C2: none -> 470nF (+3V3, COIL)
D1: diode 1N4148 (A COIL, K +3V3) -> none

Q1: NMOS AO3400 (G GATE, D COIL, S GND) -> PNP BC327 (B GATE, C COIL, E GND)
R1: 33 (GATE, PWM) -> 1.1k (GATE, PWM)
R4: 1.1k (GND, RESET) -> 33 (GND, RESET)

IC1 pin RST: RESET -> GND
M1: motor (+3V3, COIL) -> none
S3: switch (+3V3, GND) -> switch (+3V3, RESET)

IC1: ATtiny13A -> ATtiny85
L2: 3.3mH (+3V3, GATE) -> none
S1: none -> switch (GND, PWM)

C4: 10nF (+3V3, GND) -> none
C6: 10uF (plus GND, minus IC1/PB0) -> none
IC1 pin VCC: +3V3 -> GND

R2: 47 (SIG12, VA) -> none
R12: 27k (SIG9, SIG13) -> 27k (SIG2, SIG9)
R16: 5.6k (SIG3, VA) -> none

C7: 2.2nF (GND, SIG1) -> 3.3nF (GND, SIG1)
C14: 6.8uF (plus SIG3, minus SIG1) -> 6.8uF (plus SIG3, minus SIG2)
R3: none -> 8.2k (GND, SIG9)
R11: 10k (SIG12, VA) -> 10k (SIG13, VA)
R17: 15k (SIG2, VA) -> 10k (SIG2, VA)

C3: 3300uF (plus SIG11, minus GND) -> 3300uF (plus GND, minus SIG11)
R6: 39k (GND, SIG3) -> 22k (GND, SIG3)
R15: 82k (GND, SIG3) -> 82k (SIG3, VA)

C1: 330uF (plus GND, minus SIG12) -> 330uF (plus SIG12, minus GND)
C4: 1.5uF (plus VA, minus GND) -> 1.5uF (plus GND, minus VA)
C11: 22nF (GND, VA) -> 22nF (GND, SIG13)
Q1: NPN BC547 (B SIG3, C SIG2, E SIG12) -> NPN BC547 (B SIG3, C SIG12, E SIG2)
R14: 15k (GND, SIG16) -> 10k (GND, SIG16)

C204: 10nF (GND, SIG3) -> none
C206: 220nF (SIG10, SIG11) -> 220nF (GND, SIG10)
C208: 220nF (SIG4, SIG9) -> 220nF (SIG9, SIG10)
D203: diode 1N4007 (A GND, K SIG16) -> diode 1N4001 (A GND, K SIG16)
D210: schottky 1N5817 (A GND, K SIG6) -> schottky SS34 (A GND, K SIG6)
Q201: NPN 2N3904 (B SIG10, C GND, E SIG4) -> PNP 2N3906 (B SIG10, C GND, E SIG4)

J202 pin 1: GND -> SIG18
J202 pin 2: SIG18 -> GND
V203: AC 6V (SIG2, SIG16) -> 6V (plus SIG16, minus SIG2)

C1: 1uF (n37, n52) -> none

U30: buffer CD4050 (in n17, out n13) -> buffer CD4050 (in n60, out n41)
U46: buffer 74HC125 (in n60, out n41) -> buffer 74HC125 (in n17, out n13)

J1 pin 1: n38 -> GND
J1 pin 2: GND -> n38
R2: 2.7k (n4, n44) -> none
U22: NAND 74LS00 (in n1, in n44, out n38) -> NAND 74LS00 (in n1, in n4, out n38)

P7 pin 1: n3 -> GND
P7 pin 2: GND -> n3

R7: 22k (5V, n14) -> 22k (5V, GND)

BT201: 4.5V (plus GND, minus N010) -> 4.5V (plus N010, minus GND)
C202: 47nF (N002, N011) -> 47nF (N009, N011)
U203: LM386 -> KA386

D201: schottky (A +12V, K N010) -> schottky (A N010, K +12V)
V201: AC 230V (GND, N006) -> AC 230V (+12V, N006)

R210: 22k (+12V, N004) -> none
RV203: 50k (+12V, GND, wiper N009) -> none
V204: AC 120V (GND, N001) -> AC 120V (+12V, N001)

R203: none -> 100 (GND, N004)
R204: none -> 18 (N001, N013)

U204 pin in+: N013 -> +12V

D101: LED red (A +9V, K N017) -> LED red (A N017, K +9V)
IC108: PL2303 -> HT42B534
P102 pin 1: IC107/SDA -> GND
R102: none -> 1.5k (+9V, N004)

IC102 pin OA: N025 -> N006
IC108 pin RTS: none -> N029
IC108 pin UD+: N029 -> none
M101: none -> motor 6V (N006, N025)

■ Exercise objective
Copy out all the lines of the records that include "switch".

■ Your solution
S3: switch (+3V3, GND) -> switch (+3V3, RESET)
S1: none -> switch (GND, PWM)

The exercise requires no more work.